---------- Records to use

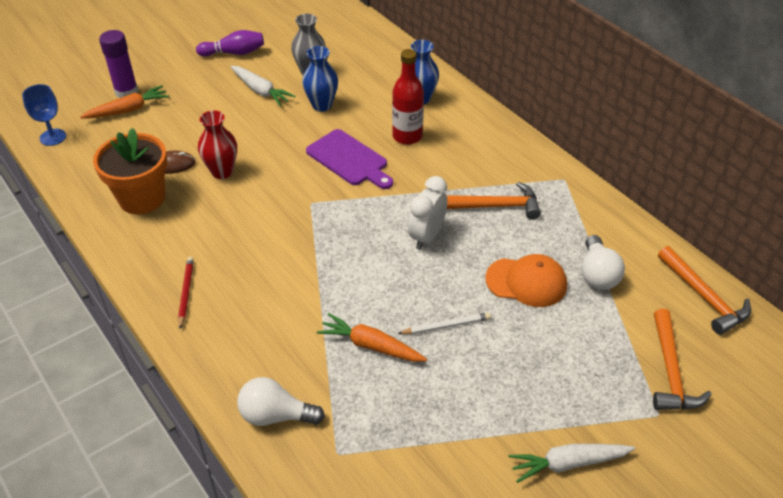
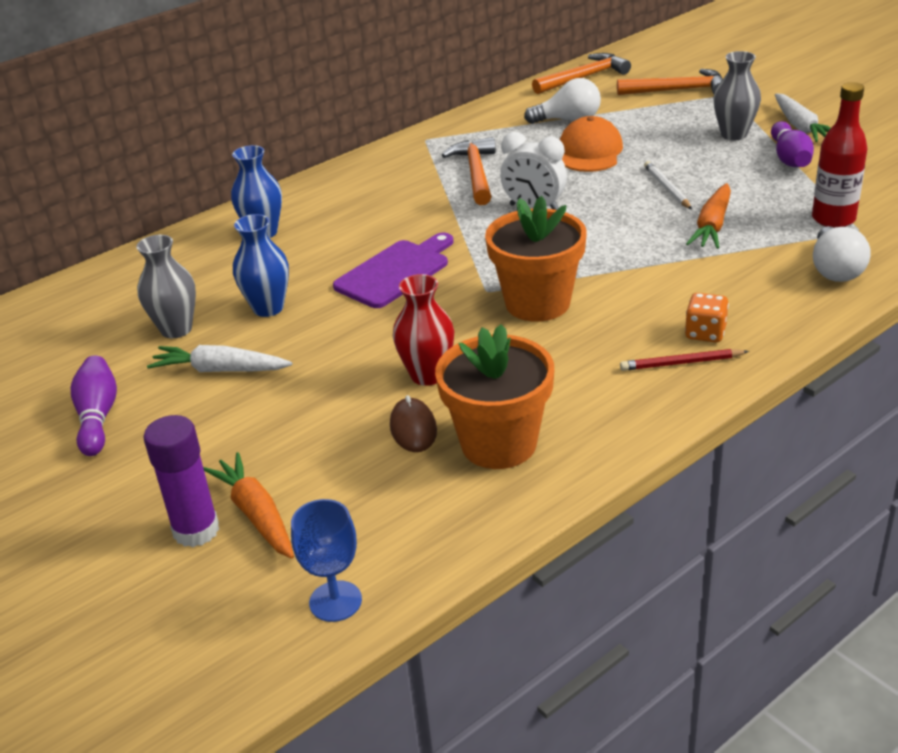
camera: 90 degrees left, 10 degrees down
(216, 312) = (705, 333): none -> orange dice
(260, 91) = (220, 370): white carrot -> white carrot turned 120 degrees counterclockwise
(286, 227) = (537, 303): none -> orange flower pot
(407, 136) = (346, 235): red bottle -> red bottle (833, 219)
(493, 434) = (789, 158): none -> purple bowling pin
(554, 399) = (734, 134): none -> grey vase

--------------------

Return the full listing exactly as it appears above, without its pictures.

camera: 90 degrees left, 10 degrees down
(216, 312) = (705, 333): none -> orange dice
(260, 91) = (220, 370): white carrot -> white carrot turned 120 degrees counterclockwise
(286, 227) = (537, 303): none -> orange flower pot
(407, 136) = (346, 235): red bottle -> red bottle (833, 219)
(493, 434) = (789, 158): none -> purple bowling pin
(554, 399) = (734, 134): none -> grey vase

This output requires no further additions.